Exercise data START
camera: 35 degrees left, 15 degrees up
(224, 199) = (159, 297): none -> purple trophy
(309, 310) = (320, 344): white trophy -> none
Exercise data END
## Task goal:
Determine how many lines of the material include the string "none", and give only the resulting number.

## Solution to the exercise:
2